● **EXERCISE DESCRIPTION**: Exactly the line that contains "RosePinkGateau (no. 1 from left)" and the lines following it to the end of the data are to be reproduced, and nothing more.

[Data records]
"""

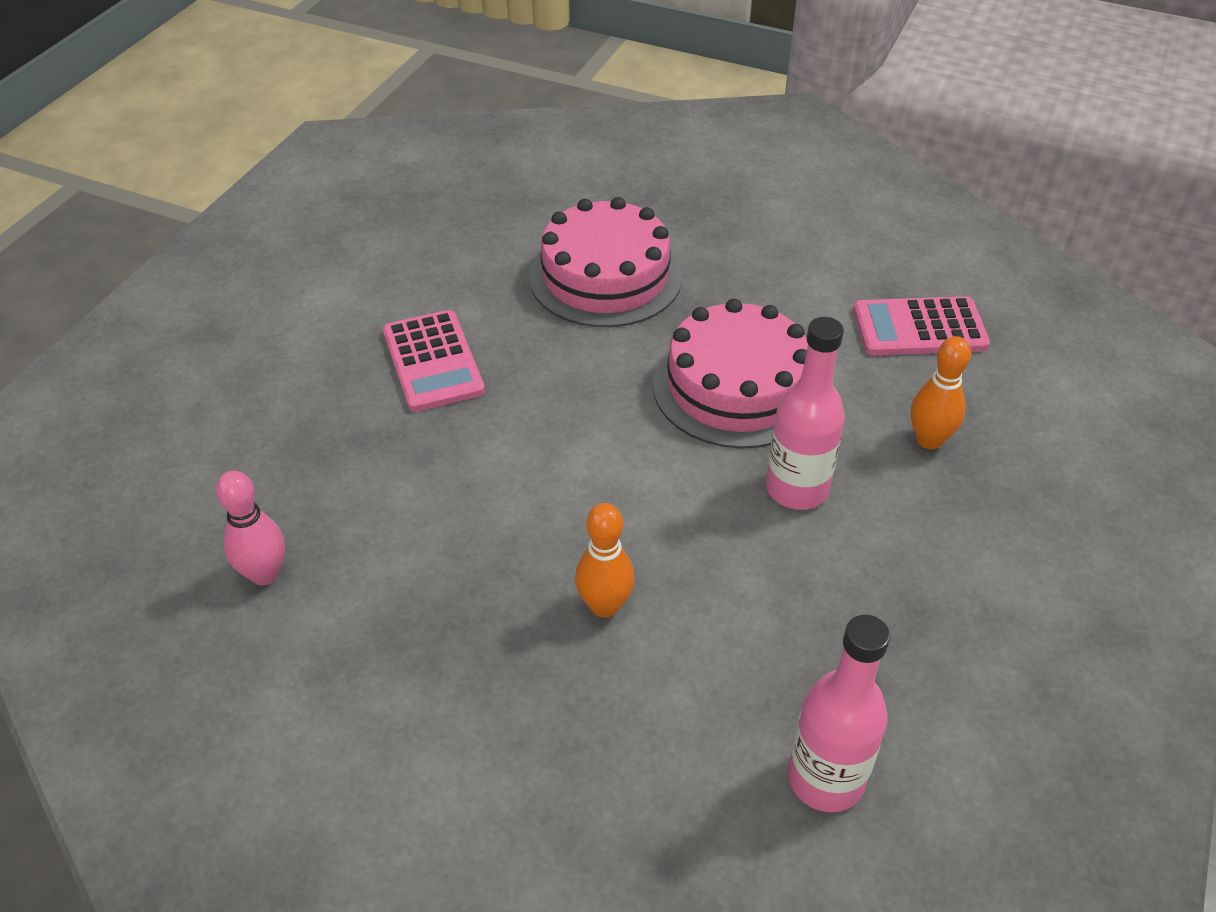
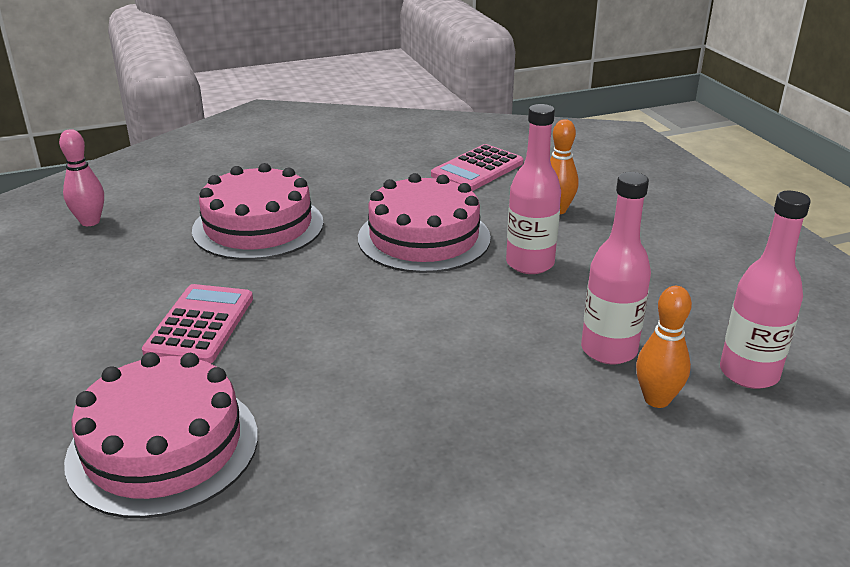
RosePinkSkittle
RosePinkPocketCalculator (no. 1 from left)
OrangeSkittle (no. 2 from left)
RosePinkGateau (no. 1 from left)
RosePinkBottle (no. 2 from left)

"""

● **WRITTEN RESPONSE**:
RosePinkGateau (no. 1 from left)
RosePinkBottle (no. 2 from left)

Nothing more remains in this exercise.